**Information supplied:**
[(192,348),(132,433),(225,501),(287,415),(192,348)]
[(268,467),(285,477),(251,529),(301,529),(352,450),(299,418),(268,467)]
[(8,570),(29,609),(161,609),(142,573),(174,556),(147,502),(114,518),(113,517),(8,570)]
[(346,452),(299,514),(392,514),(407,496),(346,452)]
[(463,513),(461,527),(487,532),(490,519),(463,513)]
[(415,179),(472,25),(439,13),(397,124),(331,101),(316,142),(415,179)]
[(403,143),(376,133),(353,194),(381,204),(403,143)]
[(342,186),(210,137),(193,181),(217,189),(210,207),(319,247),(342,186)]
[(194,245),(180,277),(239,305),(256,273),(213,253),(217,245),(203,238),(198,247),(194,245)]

**Problem to solve:** Reproduce the listing above character for character.

**Exercise result:**
[(192,348),(132,433),(225,501),(287,415),(192,348)]
[(268,467),(285,477),(251,529),(301,529),(352,450),(299,418),(268,467)]
[(8,570),(29,609),(161,609),(142,573),(174,556),(147,502),(114,518),(113,517),(8,570)]
[(346,452),(299,514),(392,514),(407,496),(346,452)]
[(463,513),(461,527),(487,532),(490,519),(463,513)]
[(415,179),(472,25),(439,13),(397,124),(331,101),(316,142),(415,179)]
[(403,143),(376,133),(353,194),(381,204),(403,143)]
[(342,186),(210,137),(193,181),(217,189),(210,207),(319,247),(342,186)]
[(194,245),(180,277),(239,305),(256,273),(213,253),(217,245),(203,238),(198,247),(194,245)]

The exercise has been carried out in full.